Two-dimensional motion records:

/---

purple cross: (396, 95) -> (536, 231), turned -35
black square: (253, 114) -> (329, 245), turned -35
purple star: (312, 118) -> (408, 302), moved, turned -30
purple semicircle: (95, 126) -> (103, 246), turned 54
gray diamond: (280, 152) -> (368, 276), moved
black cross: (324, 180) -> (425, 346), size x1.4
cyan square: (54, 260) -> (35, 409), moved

\---

→ Brief
Show the data once more, exactly as it was written.

→ Solution to this exercise
purple cross: (396, 95) -> (536, 231), turned -35
black square: (253, 114) -> (329, 245), turned -35
purple star: (312, 118) -> (408, 302), moved, turned -30
purple semicircle: (95, 126) -> (103, 246), turned 54
gray diamond: (280, 152) -> (368, 276), moved
black cross: (324, 180) -> (425, 346), size x1.4
cyan square: (54, 260) -> (35, 409), moved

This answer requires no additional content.